__Task statement__:
Leave the pictures out. Retype exactly the lines below from the one containing "purple circle: (141, 76)" through the one containing "purple star: (270, 150) -> (155, 96), moved", and no others.

__Data supplied__:
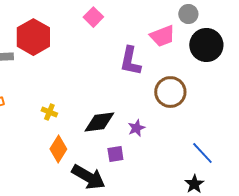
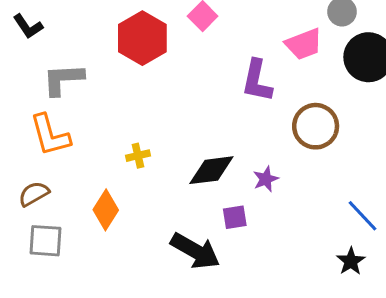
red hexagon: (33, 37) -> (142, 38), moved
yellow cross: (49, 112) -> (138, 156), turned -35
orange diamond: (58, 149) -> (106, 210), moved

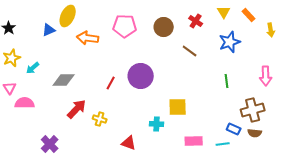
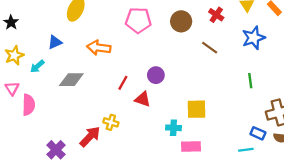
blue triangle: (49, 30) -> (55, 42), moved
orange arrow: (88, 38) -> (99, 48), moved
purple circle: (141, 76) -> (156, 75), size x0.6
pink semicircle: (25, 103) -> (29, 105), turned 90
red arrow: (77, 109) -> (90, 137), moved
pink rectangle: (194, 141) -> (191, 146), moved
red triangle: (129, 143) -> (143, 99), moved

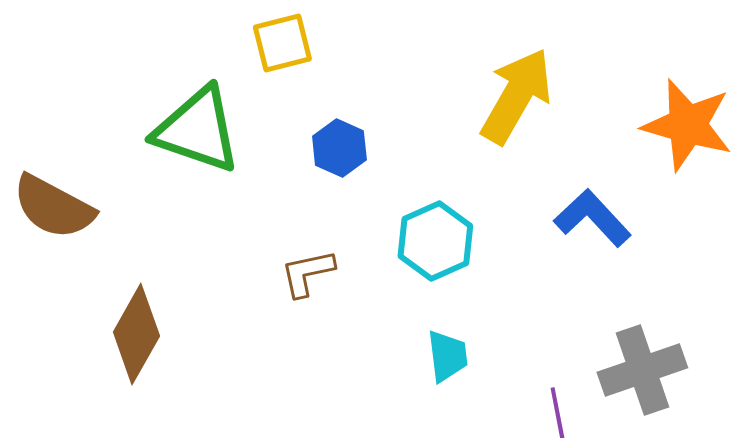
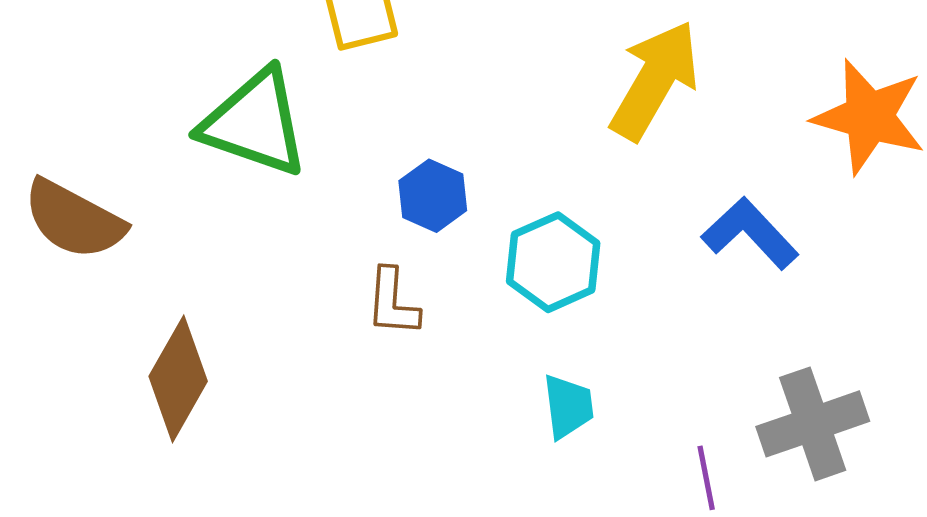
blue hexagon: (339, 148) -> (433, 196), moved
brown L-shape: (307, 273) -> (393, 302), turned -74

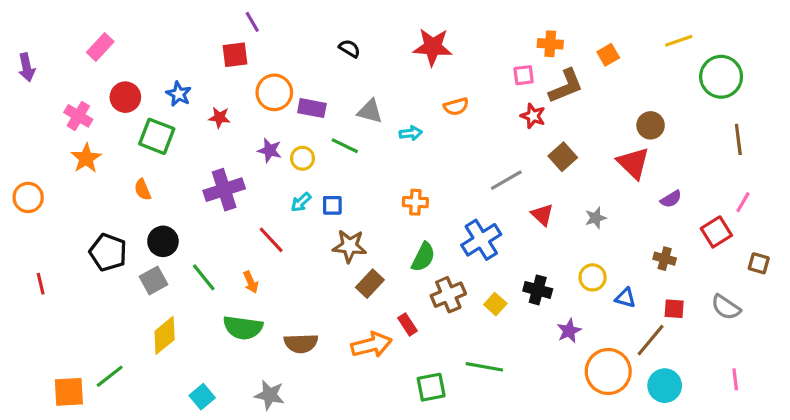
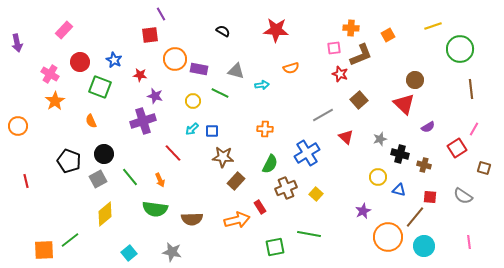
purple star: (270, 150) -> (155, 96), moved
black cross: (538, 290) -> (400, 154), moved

__Written response__:
purple circle: (141, 76) -> (156, 75), size x0.6
pink semicircle: (25, 103) -> (29, 105), turned 90
red arrow: (77, 109) -> (90, 137), moved
pink rectangle: (194, 141) -> (191, 146), moved
red triangle: (129, 143) -> (143, 99), moved

blue hexagon: (339, 148) -> (433, 196), moved
brown L-shape: (307, 273) -> (393, 302), turned -74

purple star: (270, 150) -> (155, 96), moved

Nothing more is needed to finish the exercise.